**What is required:**
All records need to be reproduced exactly. Keep every word as it is.

**Entries shown:**

== Segment start ==

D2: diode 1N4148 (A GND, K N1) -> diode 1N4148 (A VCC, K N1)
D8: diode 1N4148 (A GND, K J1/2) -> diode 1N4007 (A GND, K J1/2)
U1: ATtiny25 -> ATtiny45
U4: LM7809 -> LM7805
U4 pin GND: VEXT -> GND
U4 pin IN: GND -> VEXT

== Segment end ==

**Exercise solution:**
D2: diode 1N4148 (A GND, K N1) -> diode 1N4148 (A VCC, K N1)
D8: diode 1N4148 (A GND, K J1/2) -> diode 1N4007 (A GND, K J1/2)
U1: ATtiny25 -> ATtiny45
U4: LM7809 -> LM7805
U4 pin GND: VEXT -> GND
U4 pin IN: GND -> VEXT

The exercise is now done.